- _Task to carry out_
From the listing below, reproduce word for word the part that opens with the line containing "LINE pin AO: D1 -> D9" and closes with the line containing "PIR2 pin VCC: none -> 3V3"; reproduce nothing else.
*** Opening of Material for the task ***
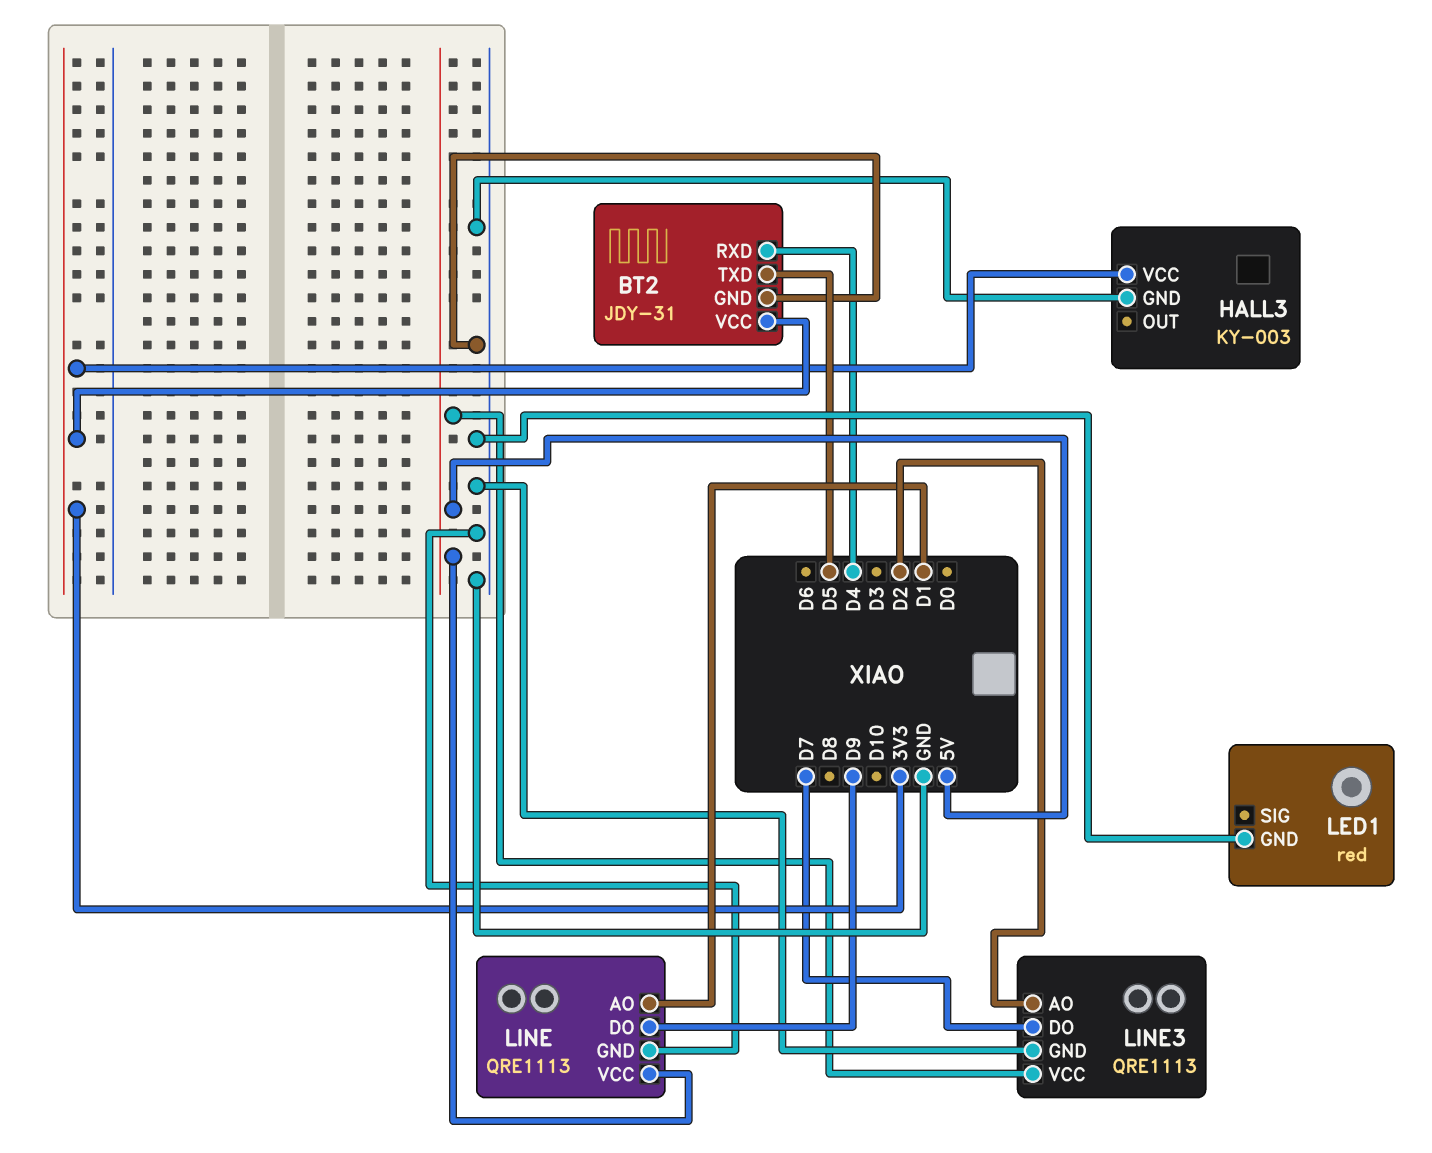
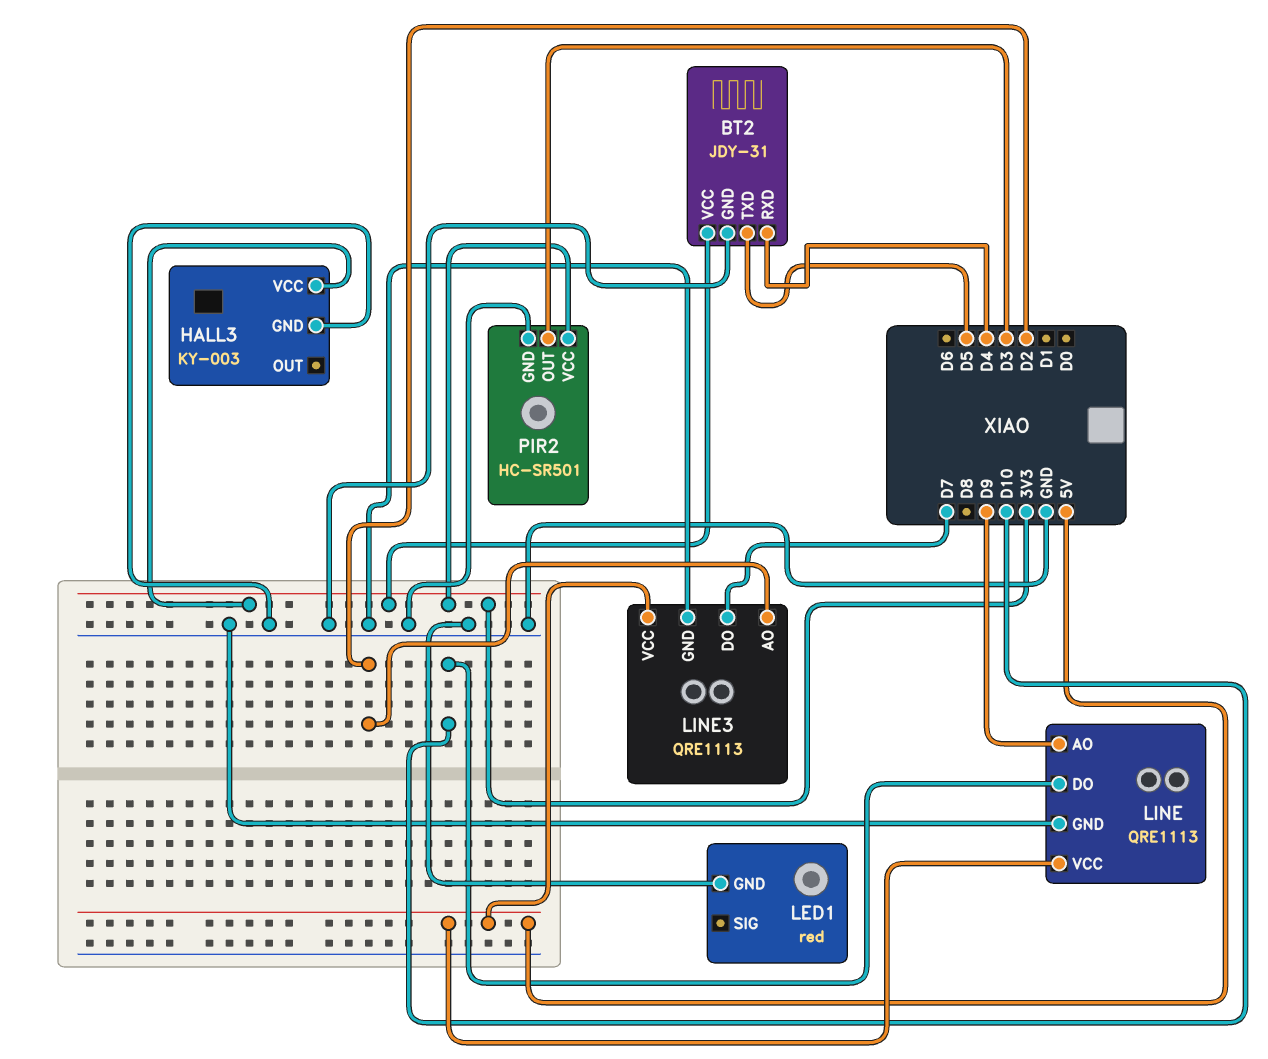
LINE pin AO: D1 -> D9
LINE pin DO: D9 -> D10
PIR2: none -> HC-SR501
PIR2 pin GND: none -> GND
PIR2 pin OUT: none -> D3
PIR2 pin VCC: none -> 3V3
*** Close of Material for the task ***
*** Opening of Material for the task ***
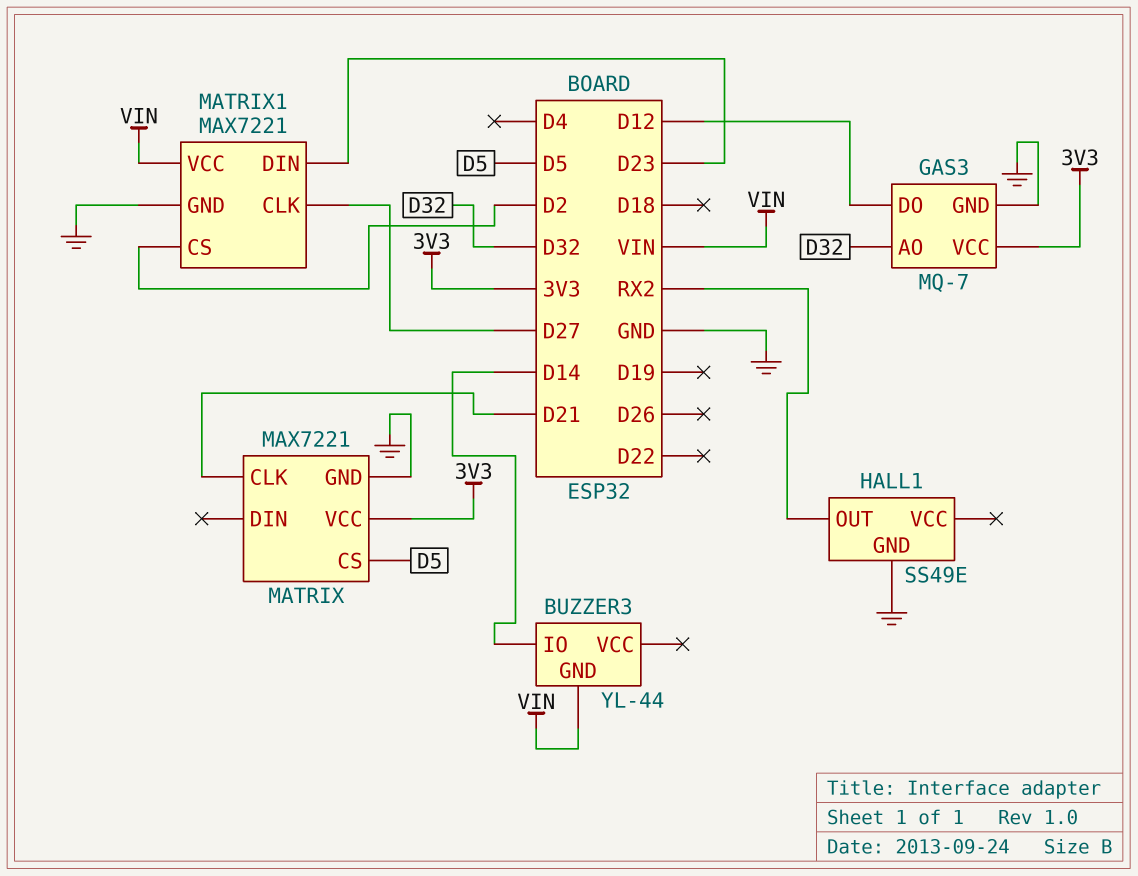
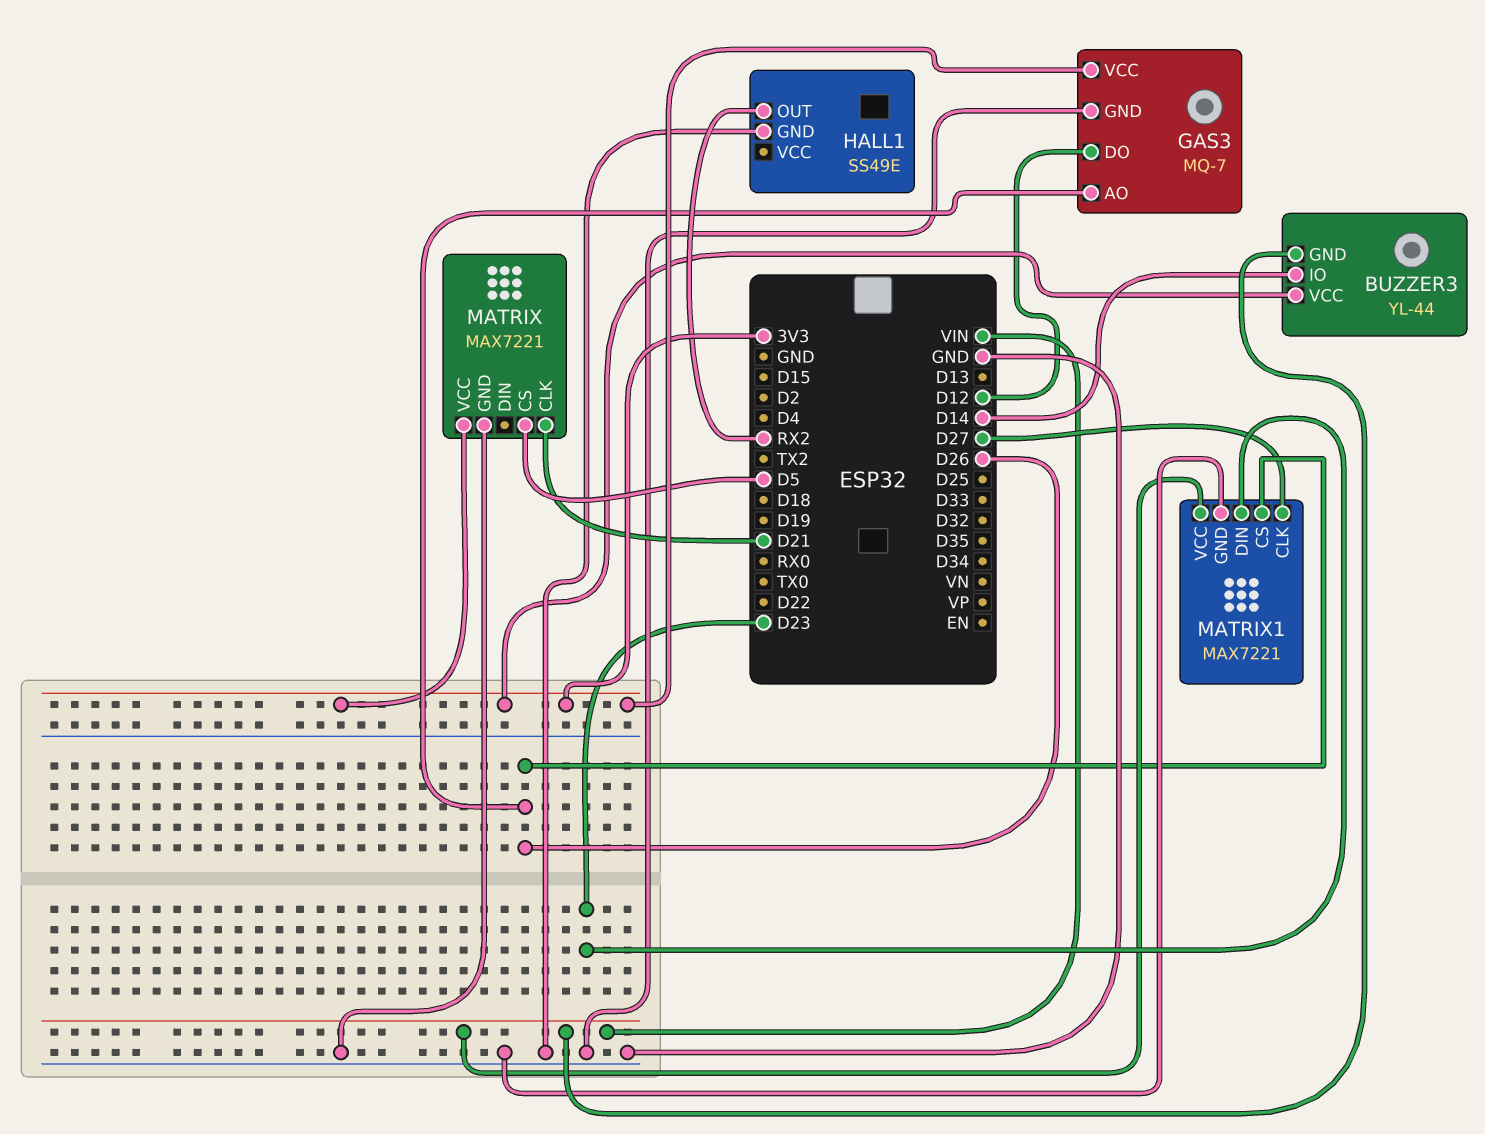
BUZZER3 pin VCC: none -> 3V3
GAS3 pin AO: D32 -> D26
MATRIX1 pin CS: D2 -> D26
*** Close of Material for the task ***
- _Answer to the problem_
LINE pin AO: D1 -> D9
LINE pin DO: D9 -> D10
PIR2: none -> HC-SR501
PIR2 pin GND: none -> GND
PIR2 pin OUT: none -> D3
PIR2 pin VCC: none -> 3V3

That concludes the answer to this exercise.